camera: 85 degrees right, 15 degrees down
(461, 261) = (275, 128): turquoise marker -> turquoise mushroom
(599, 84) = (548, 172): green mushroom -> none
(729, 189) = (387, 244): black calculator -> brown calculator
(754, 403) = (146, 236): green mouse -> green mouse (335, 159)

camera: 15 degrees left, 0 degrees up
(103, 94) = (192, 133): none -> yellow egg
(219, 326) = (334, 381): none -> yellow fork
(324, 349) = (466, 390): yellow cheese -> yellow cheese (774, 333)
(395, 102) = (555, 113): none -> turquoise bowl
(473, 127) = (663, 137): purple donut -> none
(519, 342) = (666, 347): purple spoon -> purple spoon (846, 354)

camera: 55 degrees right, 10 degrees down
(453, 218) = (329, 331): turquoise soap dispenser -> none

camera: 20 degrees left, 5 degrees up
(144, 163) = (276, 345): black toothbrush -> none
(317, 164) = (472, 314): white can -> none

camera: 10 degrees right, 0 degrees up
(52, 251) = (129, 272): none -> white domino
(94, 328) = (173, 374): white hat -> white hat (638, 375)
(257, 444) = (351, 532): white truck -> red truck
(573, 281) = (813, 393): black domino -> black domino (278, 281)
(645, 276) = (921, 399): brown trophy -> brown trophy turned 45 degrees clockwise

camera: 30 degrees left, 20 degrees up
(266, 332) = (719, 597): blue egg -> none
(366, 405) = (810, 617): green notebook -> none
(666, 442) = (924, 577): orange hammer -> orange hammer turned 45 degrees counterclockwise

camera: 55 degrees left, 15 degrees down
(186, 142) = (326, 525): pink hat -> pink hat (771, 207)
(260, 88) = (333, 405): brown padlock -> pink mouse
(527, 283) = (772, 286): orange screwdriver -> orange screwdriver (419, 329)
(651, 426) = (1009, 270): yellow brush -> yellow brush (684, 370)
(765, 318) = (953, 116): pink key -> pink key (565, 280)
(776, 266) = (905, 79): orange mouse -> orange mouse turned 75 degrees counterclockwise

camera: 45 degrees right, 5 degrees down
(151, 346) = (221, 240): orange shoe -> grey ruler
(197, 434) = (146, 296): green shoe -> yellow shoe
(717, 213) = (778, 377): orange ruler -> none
────────────────────
Beginning with the first line of the listing above, print each line exactly until you have printed the line that contains "(324, 349) = (466, 390): yellow".

Your solution:
camera: 85 degrees right, 15 degrees down
(461, 261) = (275, 128): turquoise marker -> turquoise mushroom
(599, 84) = (548, 172): green mushroom -> none
(729, 189) = (387, 244): black calculator -> brown calculator
(754, 403) = (146, 236): green mouse -> green mouse (335, 159)

camera: 15 degrees left, 0 degrees up
(103, 94) = (192, 133): none -> yellow egg
(219, 326) = (334, 381): none -> yellow fork
(324, 349) = (466, 390): yellow cheese -> yellow cheese (774, 333)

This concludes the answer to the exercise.